▶ **DIRECTIONS FOR THIS TASK**
Reproduce the records verbatim, beginning at the line that contains "In fact, polka" and stopping after the line that contains "Does metal scaffolding".

▶ **RECORDS**
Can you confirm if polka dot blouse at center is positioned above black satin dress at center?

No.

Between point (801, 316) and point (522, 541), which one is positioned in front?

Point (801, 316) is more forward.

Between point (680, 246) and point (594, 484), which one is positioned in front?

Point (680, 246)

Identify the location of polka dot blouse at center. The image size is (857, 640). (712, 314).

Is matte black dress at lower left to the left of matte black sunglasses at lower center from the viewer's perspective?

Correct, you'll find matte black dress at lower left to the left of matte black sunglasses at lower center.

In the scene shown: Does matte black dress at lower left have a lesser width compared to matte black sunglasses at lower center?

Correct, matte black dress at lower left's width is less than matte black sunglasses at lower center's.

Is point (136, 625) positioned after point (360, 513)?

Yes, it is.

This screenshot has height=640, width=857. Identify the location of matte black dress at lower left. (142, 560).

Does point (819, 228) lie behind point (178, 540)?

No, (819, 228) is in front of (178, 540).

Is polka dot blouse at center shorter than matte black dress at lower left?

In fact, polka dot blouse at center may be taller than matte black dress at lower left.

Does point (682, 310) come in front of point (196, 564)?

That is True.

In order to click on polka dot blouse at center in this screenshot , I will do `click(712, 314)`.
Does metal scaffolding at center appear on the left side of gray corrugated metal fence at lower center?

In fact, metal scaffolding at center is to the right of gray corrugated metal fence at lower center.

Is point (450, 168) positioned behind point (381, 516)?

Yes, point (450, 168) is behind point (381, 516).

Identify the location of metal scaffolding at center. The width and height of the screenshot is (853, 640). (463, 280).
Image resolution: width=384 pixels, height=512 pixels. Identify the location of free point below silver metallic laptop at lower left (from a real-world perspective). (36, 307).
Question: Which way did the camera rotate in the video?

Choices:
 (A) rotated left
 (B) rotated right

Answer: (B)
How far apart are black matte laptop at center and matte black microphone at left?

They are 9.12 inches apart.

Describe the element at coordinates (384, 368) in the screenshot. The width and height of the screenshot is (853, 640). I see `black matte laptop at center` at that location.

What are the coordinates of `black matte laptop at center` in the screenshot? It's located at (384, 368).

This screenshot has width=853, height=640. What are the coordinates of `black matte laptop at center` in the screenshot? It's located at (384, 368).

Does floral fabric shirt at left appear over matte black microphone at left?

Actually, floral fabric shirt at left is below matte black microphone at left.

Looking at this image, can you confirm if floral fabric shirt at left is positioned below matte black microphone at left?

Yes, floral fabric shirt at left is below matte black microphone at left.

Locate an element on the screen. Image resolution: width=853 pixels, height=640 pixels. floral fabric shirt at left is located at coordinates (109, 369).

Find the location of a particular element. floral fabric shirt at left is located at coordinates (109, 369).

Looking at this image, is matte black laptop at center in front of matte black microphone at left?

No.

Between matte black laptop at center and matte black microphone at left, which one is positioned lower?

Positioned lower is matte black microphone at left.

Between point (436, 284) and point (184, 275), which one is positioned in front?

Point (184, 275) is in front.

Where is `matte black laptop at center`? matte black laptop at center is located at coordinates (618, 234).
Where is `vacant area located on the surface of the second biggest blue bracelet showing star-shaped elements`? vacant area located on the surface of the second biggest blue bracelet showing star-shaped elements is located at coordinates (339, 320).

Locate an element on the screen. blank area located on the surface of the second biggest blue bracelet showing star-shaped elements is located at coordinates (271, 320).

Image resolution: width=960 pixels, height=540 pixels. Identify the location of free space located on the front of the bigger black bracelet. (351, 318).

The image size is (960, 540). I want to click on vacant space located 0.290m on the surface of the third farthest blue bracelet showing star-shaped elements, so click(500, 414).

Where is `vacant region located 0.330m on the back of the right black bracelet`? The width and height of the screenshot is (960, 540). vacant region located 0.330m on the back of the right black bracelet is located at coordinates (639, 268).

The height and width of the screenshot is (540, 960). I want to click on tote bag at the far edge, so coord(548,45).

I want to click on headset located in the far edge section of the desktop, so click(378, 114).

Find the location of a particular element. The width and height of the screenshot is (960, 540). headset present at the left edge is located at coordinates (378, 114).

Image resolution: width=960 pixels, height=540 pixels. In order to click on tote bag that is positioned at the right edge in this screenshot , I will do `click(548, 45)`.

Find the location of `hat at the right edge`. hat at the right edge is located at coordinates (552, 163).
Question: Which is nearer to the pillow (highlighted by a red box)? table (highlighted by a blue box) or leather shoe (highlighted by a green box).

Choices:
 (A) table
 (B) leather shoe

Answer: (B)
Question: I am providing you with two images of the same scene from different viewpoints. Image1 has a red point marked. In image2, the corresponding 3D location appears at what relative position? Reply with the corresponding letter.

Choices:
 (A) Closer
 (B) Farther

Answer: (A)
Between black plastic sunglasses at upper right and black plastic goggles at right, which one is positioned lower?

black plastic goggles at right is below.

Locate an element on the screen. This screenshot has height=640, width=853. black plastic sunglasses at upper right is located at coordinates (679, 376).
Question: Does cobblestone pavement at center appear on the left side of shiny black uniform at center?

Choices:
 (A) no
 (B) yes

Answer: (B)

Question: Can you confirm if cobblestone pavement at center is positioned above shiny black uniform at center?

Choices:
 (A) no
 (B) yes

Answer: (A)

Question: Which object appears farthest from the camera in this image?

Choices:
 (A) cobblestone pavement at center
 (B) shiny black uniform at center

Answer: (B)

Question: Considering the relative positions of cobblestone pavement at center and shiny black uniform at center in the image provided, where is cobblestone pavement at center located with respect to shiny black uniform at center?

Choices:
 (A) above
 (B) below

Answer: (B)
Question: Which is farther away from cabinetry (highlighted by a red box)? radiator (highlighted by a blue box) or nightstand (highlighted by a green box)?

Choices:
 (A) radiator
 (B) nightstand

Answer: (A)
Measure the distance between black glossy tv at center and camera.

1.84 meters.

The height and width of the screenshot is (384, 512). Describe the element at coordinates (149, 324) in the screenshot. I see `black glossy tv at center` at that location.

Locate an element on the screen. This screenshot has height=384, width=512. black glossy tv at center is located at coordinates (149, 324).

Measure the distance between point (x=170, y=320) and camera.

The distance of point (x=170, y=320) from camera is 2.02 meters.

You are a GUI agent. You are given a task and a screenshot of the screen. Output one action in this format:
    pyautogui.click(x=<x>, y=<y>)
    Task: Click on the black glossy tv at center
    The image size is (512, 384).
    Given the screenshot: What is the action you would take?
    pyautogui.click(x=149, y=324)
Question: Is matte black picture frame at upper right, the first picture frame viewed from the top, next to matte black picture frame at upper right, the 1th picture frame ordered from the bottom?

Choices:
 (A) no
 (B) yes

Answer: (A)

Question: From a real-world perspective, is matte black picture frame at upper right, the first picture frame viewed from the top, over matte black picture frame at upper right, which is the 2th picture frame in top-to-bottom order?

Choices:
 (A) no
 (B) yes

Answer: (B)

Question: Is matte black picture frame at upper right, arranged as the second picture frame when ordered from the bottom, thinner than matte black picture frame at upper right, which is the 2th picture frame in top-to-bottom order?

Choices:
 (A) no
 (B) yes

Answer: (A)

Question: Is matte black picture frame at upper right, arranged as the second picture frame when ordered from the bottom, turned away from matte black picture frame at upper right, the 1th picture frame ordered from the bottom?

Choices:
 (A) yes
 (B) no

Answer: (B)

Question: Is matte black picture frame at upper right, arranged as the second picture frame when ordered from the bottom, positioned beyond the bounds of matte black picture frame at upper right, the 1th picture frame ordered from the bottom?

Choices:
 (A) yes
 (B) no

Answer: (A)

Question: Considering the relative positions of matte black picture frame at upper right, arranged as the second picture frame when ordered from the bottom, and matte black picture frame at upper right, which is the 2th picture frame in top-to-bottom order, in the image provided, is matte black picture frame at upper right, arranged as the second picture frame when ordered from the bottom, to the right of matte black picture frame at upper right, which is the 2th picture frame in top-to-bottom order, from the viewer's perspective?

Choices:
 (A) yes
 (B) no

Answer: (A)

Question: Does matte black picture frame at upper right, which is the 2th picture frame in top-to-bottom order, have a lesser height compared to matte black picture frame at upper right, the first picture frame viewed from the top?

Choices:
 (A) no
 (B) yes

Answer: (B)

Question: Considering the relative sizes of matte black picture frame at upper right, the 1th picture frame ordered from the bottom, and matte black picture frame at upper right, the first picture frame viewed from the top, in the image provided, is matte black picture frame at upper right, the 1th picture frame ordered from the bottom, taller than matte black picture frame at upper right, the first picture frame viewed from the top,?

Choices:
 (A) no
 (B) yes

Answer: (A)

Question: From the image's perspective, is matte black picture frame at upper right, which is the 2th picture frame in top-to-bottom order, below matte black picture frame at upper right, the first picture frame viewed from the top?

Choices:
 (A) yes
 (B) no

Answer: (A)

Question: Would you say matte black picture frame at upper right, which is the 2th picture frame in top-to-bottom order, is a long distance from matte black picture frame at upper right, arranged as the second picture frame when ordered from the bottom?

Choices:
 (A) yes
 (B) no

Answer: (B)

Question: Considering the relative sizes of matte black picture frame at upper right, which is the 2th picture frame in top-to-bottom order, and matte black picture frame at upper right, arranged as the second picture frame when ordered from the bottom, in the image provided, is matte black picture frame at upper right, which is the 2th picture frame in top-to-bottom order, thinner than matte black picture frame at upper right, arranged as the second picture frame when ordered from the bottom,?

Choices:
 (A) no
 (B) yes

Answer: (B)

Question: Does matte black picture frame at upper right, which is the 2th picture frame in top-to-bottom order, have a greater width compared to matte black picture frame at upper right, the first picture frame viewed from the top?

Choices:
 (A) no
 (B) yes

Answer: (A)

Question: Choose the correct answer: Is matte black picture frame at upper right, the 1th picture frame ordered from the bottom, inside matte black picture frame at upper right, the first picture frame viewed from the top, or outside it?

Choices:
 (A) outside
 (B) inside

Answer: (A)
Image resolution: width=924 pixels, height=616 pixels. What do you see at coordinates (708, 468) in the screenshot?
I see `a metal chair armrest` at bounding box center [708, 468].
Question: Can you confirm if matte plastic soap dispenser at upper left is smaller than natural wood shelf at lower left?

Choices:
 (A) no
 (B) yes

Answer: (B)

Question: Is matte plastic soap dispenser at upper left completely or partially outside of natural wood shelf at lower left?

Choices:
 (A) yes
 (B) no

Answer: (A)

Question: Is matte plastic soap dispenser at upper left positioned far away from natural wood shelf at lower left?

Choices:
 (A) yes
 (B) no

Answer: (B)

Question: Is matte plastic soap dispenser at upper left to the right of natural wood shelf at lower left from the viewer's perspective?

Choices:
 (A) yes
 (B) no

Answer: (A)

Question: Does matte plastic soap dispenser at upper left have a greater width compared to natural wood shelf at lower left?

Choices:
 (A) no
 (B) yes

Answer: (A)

▶ **RESPONSE**
In fact, polka dot blouse at center may be taller than matte black dress at lower left.

Does point (682, 310) come in front of point (196, 564)?

That is True.

In order to click on polka dot blouse at center in this screenshot , I will do `click(712, 314)`.
Does metal scaffolding at center appear on the left side of gray corrugated metal fence at lower center?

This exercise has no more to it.